Pull every line that includes the word "turned" out of the data below and copy it.

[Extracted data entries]
================

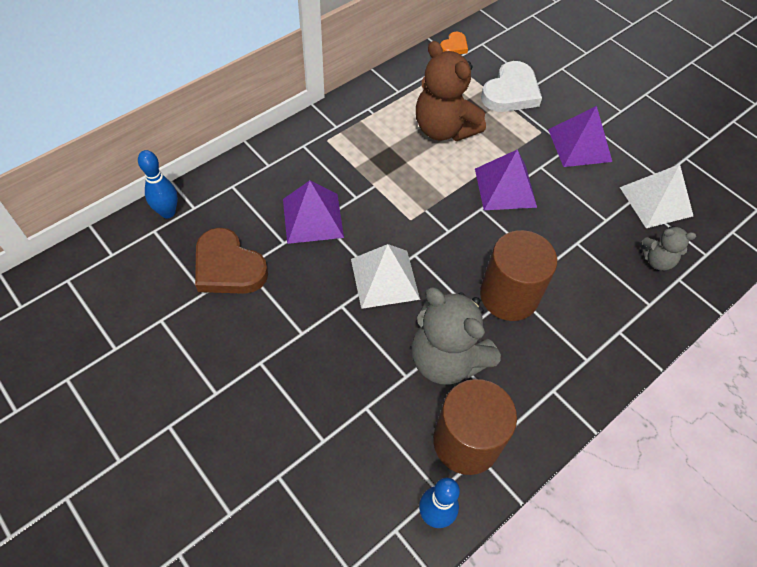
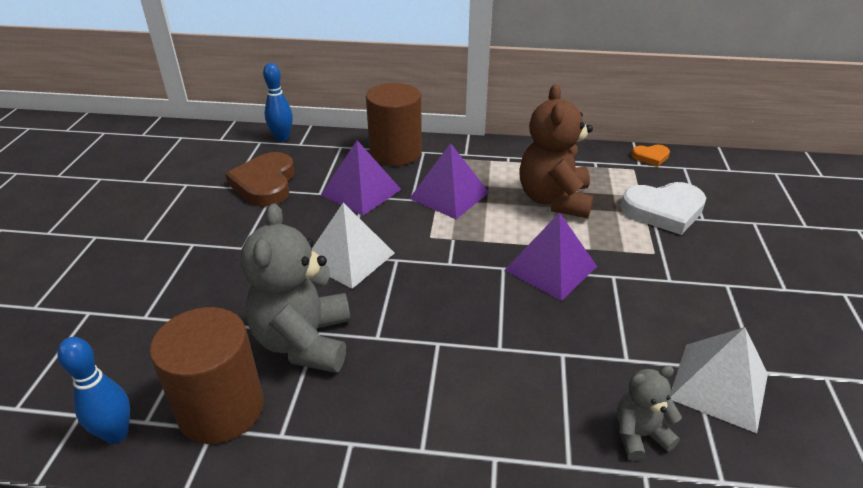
camera: 50 degrees right, 20 degrees down
brown cylinder [480,230,557,321] -> brown cylinder moved to [366,83,422,166]
purple pyramid [548,106,612,167] -> purple pyramid moved to [409,143,489,219]
grey teddy bear [640,226,696,271] -> grey teddy bear turned 105 degrees clockwise [617,366,682,461]

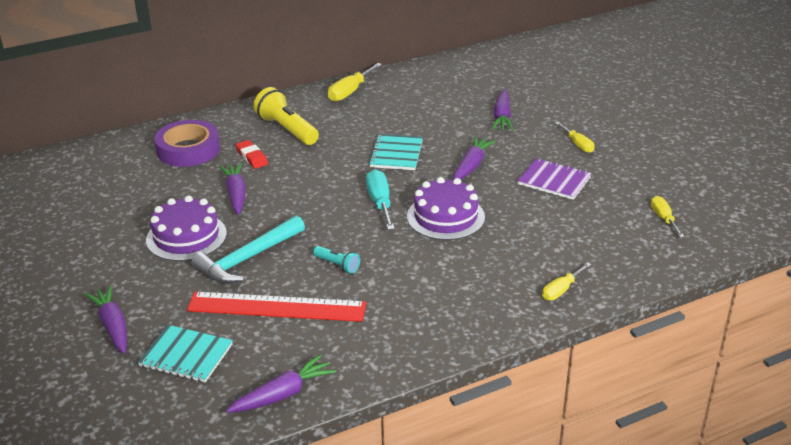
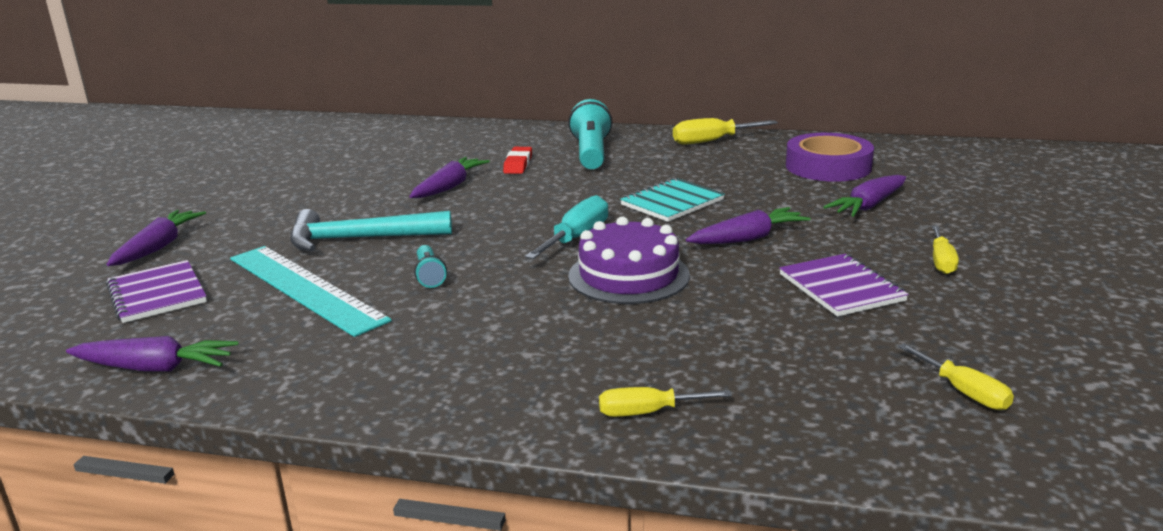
camera: 40 degrees right, 10 degrees down
turquoise notebook [138,325,233,383] -> purple notebook [106,260,207,323]
purple cake [146,195,227,261] -> none
purple tape [154,120,220,167] -> purple tape moved to [786,133,874,182]
red ruler [187,292,366,322] -> turquoise ruler [230,246,392,337]
yellow flashlight [253,87,319,145] -> turquoise flashlight [568,99,613,169]
yellow screwdriver [651,196,685,238] -> yellow screwdriver turned 120 degrees clockwise [898,343,1014,410]

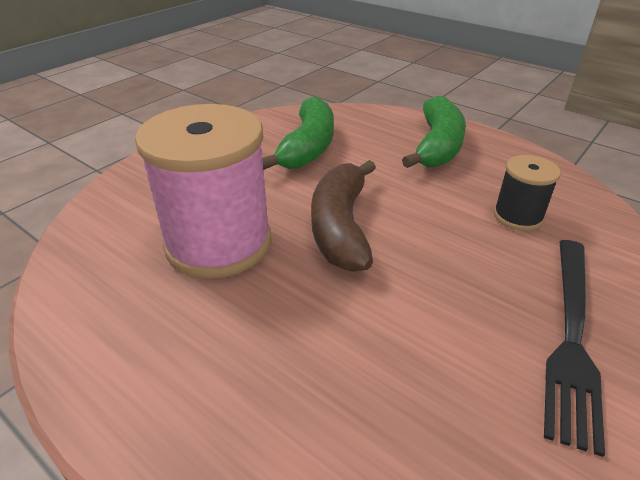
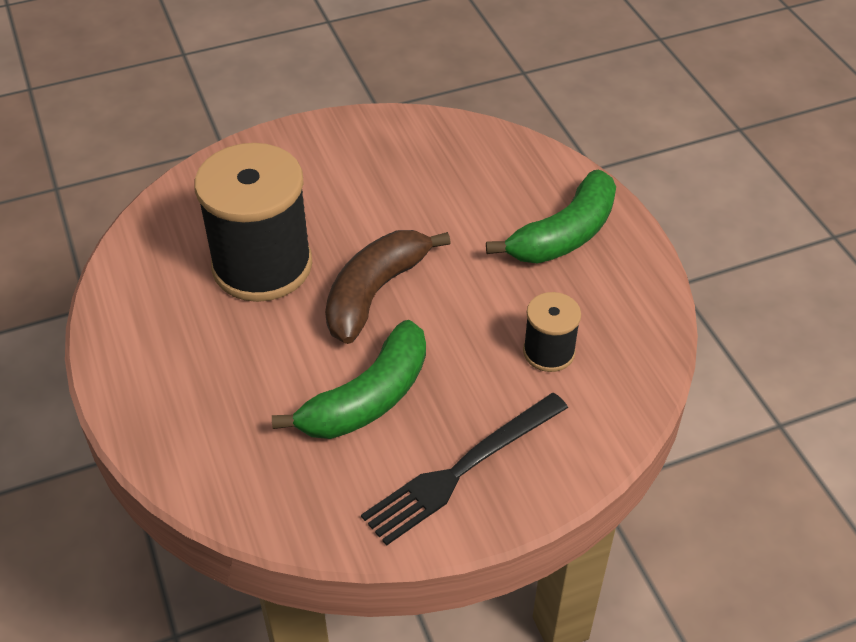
camera: 30 degrees right, 10 degrees up
pink spool [135,104,272,279] -> black spool [194,143,312,302]
green banana [262,97,334,170] -> green banana moved to [272,320,426,439]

================

#### Written reply:
grey teddy bear [640,226,696,271] -> grey teddy bear turned 105 degrees clockwise [617,366,682,461]
yellow screwdriver [651,196,685,238] -> yellow screwdriver turned 120 degrees clockwise [898,343,1014,410]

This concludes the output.